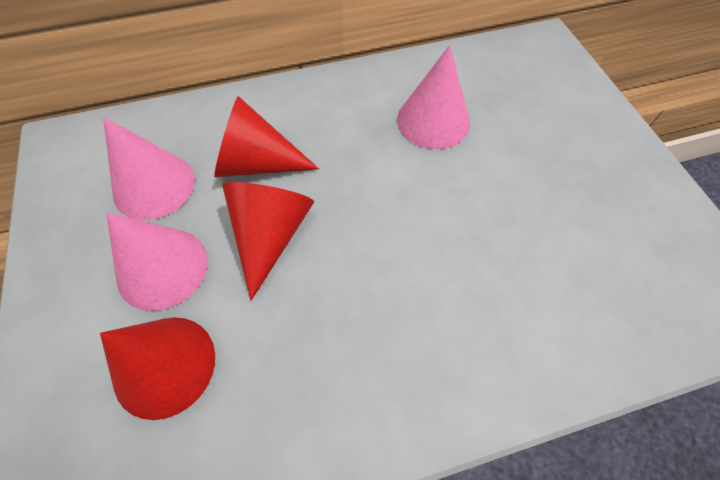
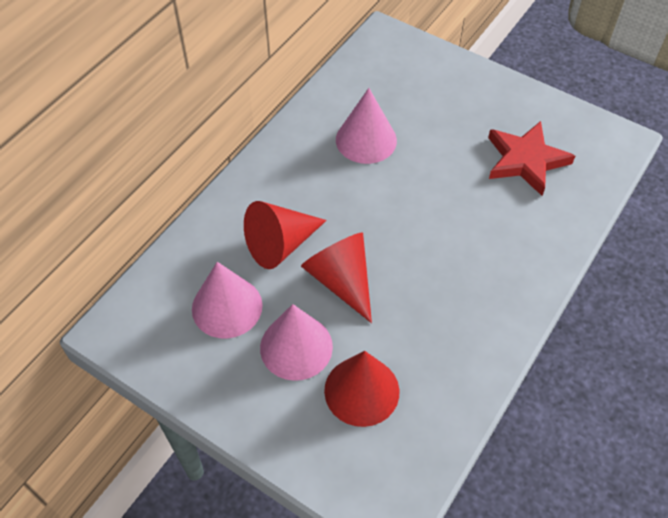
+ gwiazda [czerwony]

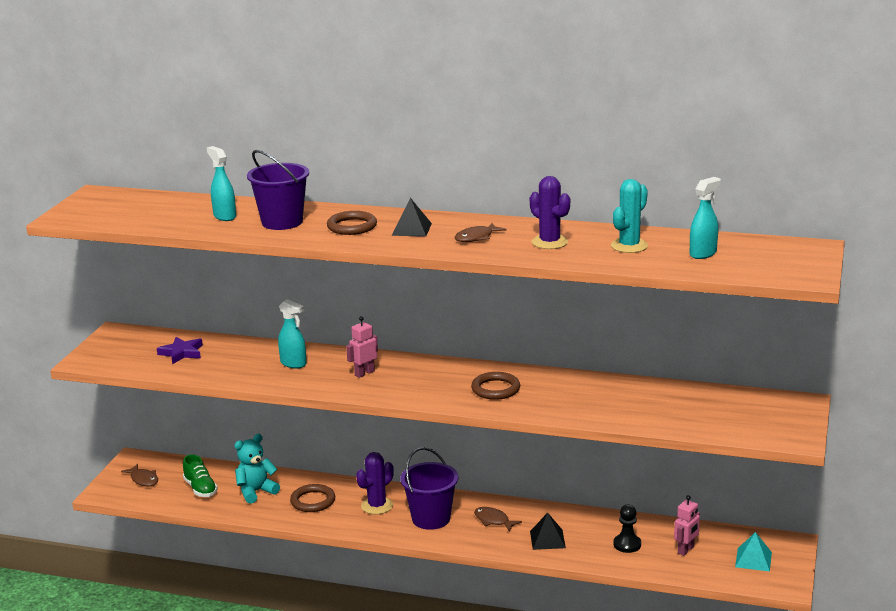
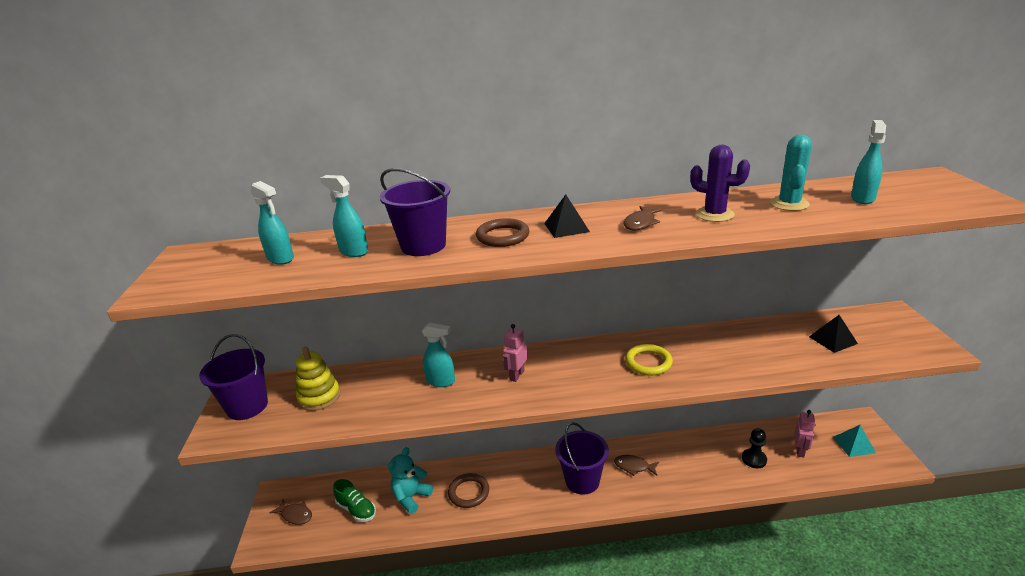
- kaktus [fioletowy] (no. 1 from left)
+ wiadro [fioletowy] (no. 1 from left)
+ spryskiwacz [turkusowy] (no. 1 from left)
~ piramida [czarny] (no. 2 from left)
~ gwiazda [fioletowy] to zabawka nakładanka [żółty]
~ pierścień [brązowy] (no. 3 from left) to pierścień [żółty]

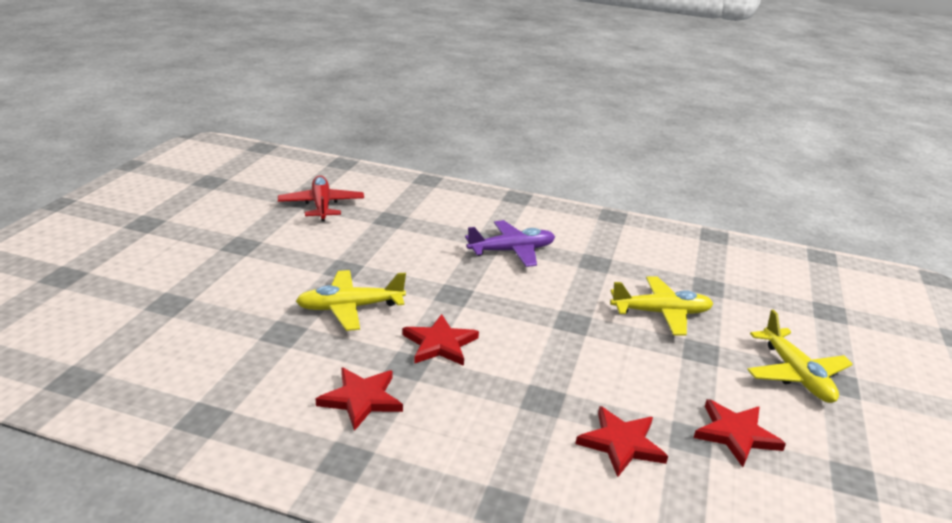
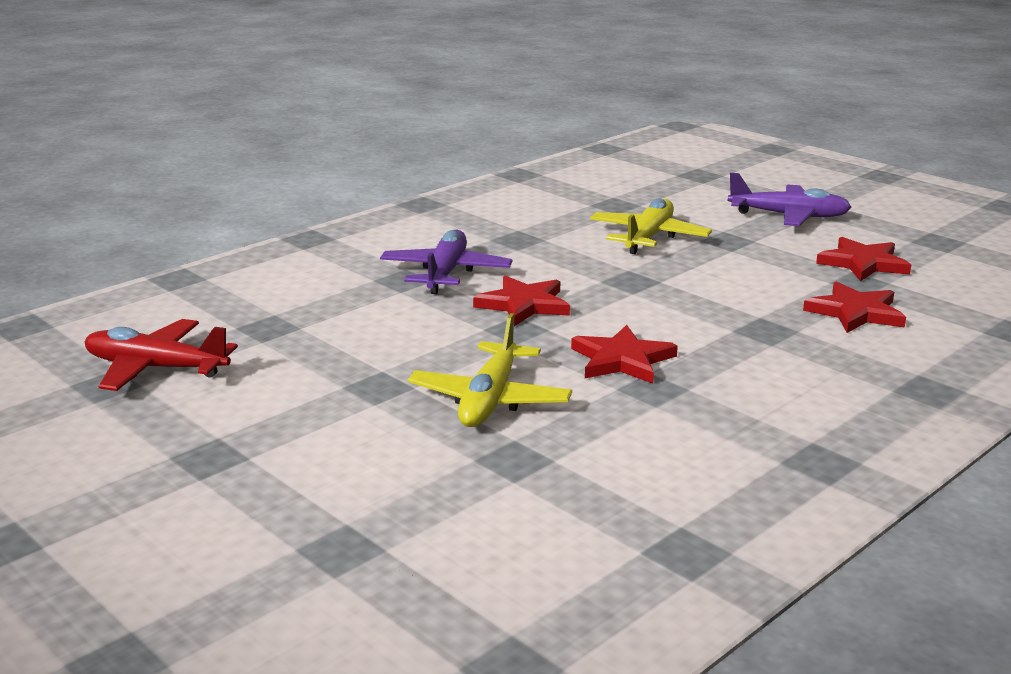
~ gwiazda [czerwony] (no. 1 from left)
~ samolot [żółty] (no. 3 from left) to samolot [fioletowy] (no. 2 from left)

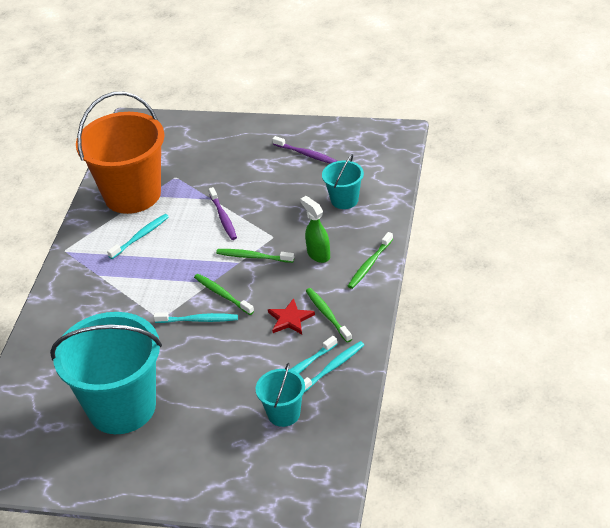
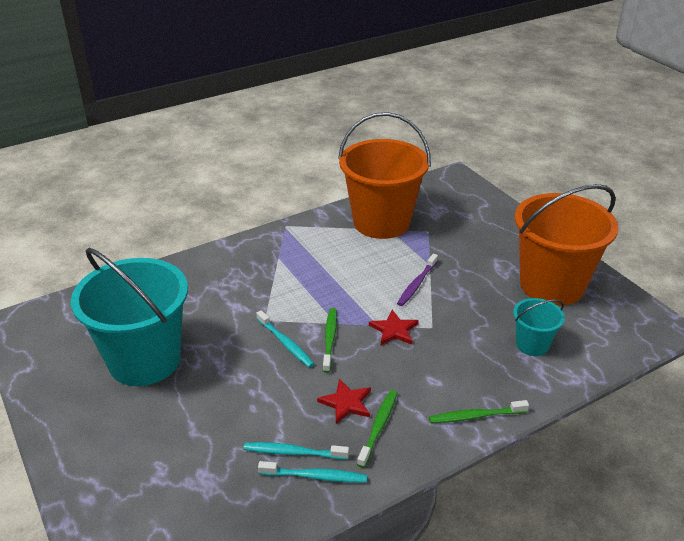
- szczoteczka do zębów [turkusowy] (no. 1 from left)
- wiadro [turkusowy] (no. 2 from left)
- spryskiwacz [zielony]
~ szczoteczka do zębów [zielony] (no. 2 from left) to gwiazda [czerwony] (no. 2 from left)
~ szczoteczka do zębów [fioletowy] (no. 2 from left) to wiadro [pomarańczowy] (no. 2 from left)

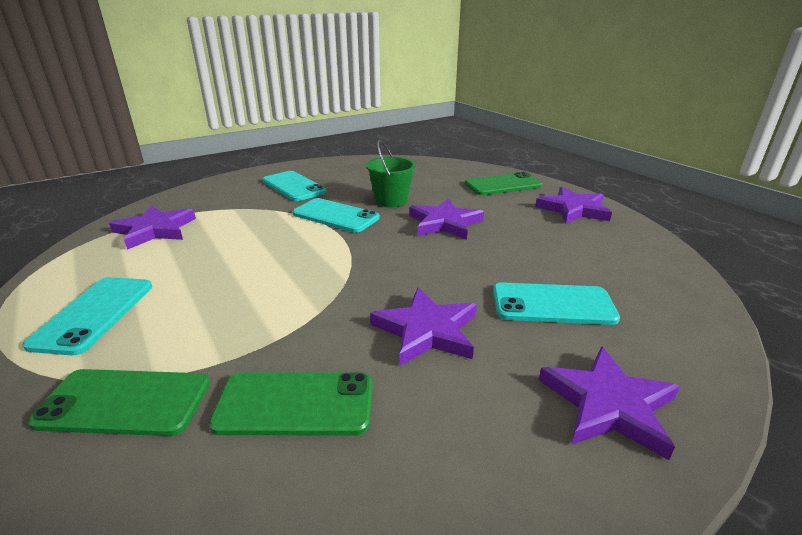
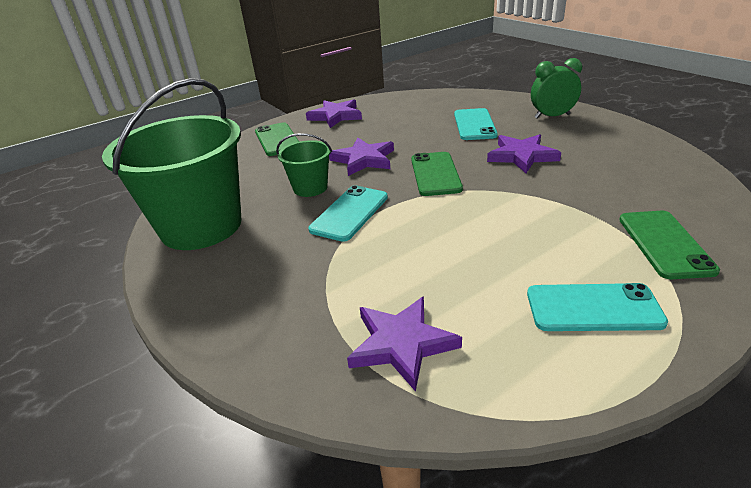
- telefon [turkusowy] (no. 2 from left)
+ wiadro [zielony] (no. 1 from left)
~ telefon [zielony] (no. 2 from left)
~ gwiazda [fioletowy] (no. 5 from left) to budzik [zielony]

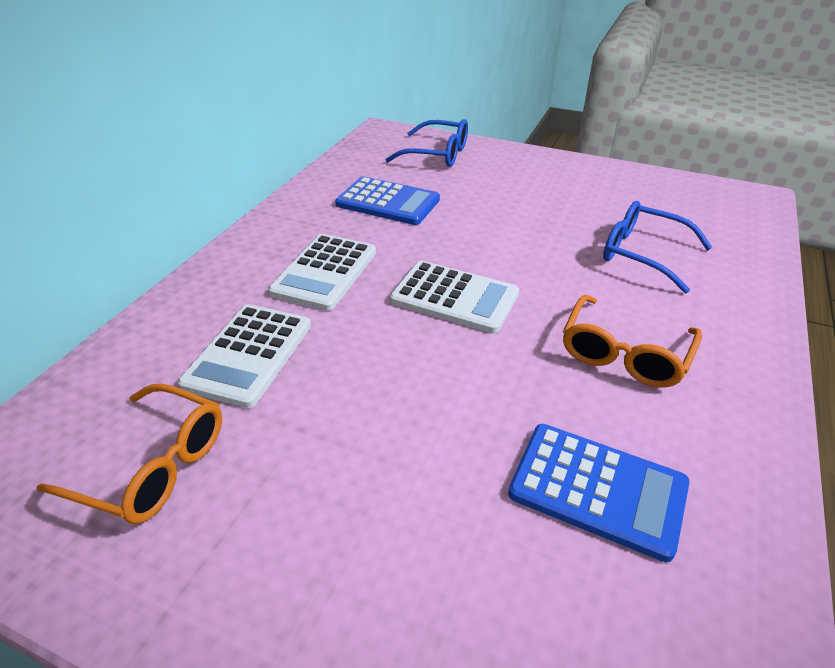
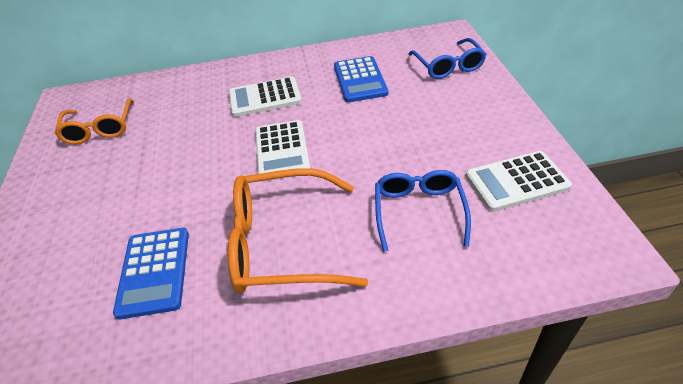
~ kalkulator [biały] (no. 1 from left in the first image) to kalkulator [biały] (no. 3 from left)
~ okulary [pomarańczowy] (no. 2 from left) x1.55

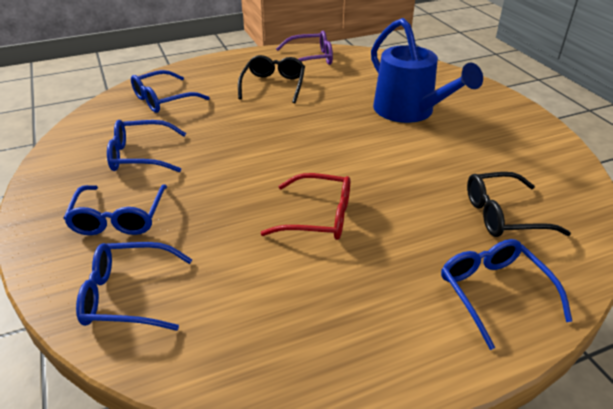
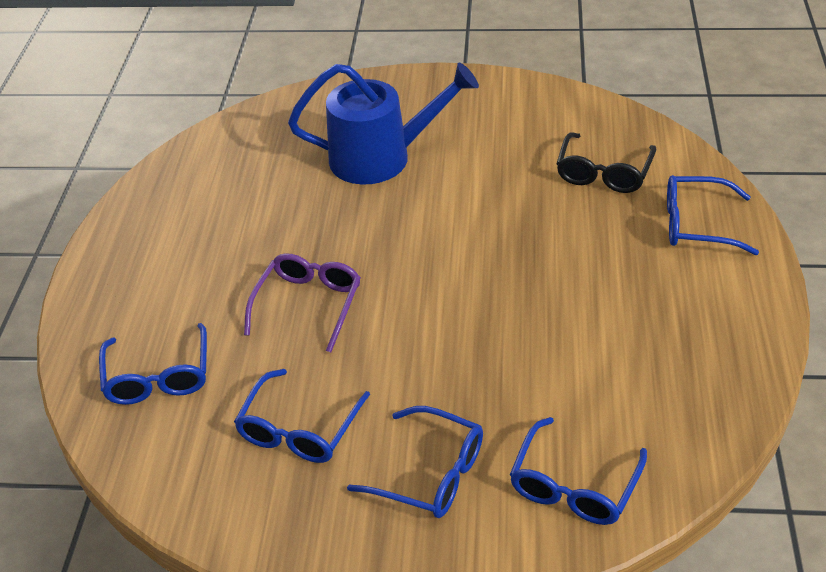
- okulary [czarny] (no. 1 from left)
- okulary [czerwony]
~ okulary [fioletowy]

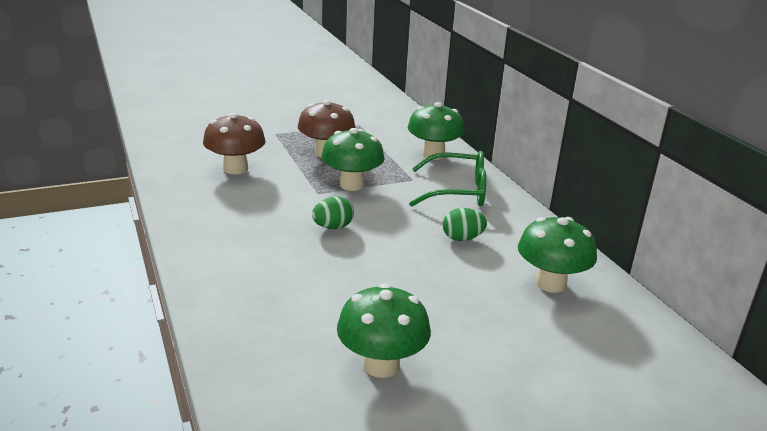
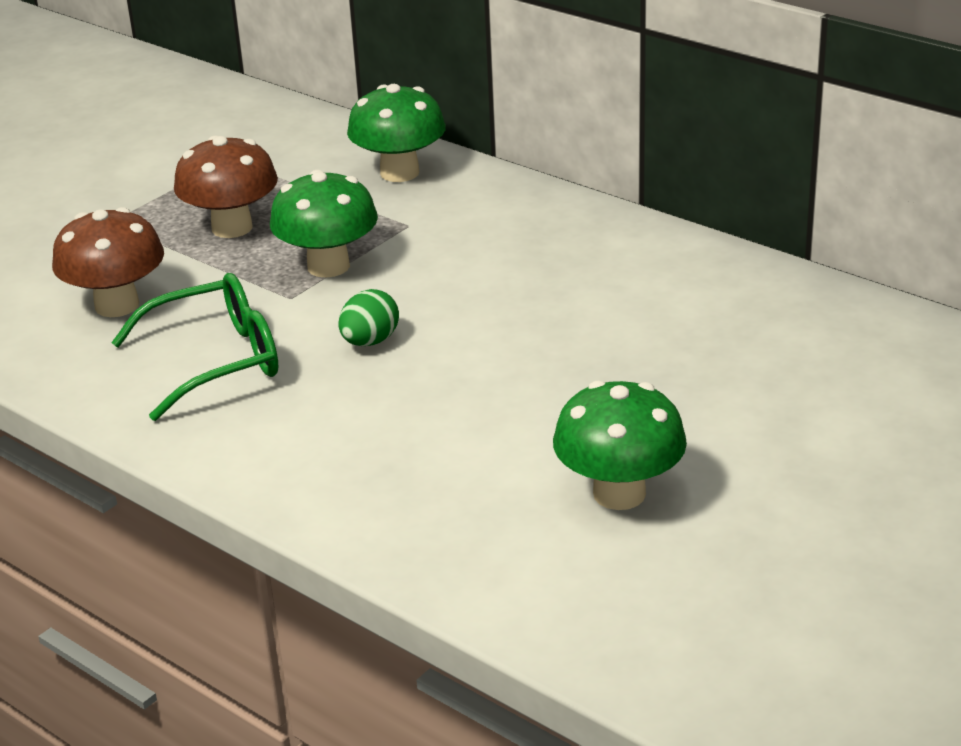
- jajko [zielony] (no. 2 from left)
- grzyb [zielony] (no. 4 from left)
~ okulary [zielony]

» **TASK DESCRIPTION**
Please return exactly, and only, the lines from the one containing "- okulary [czarny] (no. 1 from left)" through the end of the records, with both end lines kept and every picture dropped.

» **WRITTEN ANSWER**
- okulary [czarny] (no. 1 from left)
- okulary [czerwony]
~ okulary [fioletowy]

- jajko [zielony] (no. 2 from left)
- grzyb [zielony] (no. 4 from left)
~ okulary [zielony]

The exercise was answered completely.